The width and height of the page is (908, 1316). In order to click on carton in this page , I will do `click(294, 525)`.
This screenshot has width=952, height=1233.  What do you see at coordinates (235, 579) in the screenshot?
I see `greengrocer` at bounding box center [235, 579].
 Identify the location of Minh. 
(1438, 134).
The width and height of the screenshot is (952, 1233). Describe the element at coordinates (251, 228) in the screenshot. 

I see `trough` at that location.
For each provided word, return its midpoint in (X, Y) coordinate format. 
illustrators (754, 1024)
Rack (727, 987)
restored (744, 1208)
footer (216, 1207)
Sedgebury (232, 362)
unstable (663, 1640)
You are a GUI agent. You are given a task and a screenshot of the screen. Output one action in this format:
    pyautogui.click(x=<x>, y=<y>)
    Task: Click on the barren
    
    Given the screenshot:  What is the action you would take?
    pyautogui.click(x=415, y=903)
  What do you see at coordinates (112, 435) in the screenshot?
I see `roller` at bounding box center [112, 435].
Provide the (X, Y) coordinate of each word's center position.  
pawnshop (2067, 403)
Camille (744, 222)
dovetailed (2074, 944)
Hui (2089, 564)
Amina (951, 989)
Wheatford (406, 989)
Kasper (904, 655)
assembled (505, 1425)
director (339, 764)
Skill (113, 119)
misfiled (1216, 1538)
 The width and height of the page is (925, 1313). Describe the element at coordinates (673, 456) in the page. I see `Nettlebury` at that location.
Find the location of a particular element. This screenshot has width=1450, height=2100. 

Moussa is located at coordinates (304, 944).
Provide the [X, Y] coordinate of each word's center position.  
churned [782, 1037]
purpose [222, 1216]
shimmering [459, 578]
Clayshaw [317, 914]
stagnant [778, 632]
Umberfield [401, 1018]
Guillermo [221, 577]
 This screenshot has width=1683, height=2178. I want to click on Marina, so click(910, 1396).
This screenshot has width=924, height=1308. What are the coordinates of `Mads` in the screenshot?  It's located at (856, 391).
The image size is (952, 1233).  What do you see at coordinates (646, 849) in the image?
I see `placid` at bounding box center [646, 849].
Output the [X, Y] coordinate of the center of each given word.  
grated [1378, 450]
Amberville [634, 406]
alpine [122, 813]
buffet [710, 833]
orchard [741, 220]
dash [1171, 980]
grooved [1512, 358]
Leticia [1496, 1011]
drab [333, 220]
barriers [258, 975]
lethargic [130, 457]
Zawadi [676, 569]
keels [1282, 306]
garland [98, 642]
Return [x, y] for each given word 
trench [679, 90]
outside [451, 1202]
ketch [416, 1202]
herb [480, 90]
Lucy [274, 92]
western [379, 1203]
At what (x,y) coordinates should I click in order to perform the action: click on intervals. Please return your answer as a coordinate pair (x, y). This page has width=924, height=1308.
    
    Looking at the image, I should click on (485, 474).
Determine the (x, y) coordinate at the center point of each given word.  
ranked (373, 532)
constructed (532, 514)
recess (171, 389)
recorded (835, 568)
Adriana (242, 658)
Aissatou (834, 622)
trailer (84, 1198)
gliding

----

Exercise objective:
Update the records from the line that contains "Umberfield [401, 1018]" through the end of the records by replacing "recess" with "alcove", leaving everything else unchanged. Reproduce only those lines.

Task response:
Umberfield [401, 1018]
Guillermo [221, 577]
 This screenshot has width=1683, height=2178. I want to click on Marina, so click(910, 1396).
This screenshot has width=924, height=1308. What are the coordinates of `Mads` in the screenshot?  It's located at (856, 391).
The image size is (952, 1233).  What do you see at coordinates (646, 849) in the image?
I see `placid` at bounding box center [646, 849].
Output the [X, Y] coordinate of the center of each given word.  
grated [1378, 450]
Amberville [634, 406]
alpine [122, 813]
buffet [710, 833]
orchard [741, 220]
dash [1171, 980]
grooved [1512, 358]
Leticia [1496, 1011]
drab [333, 220]
barriers [258, 975]
lethargic [130, 457]
Zawadi [676, 569]
keels [1282, 306]
garland [98, 642]
Return [x, y] for each given word 
trench [679, 90]
outside [451, 1202]
ketch [416, 1202]
herb [480, 90]
Lucy [274, 92]
western [379, 1203]
At what (x,y) coordinates should I click in order to perform the action: click on intervals. Please return your answer as a coordinate pair (x, y). This page has width=924, height=1308.
    
    Looking at the image, I should click on (485, 474).
Determine the (x, y) coordinate at the center point of each given word.  
ranked (373, 532)
constructed (532, 514)
alcove (171, 389)
recorded (835, 568)
Adriana (242, 658)
Aissatou (834, 622)
trailer (84, 1198)
gliding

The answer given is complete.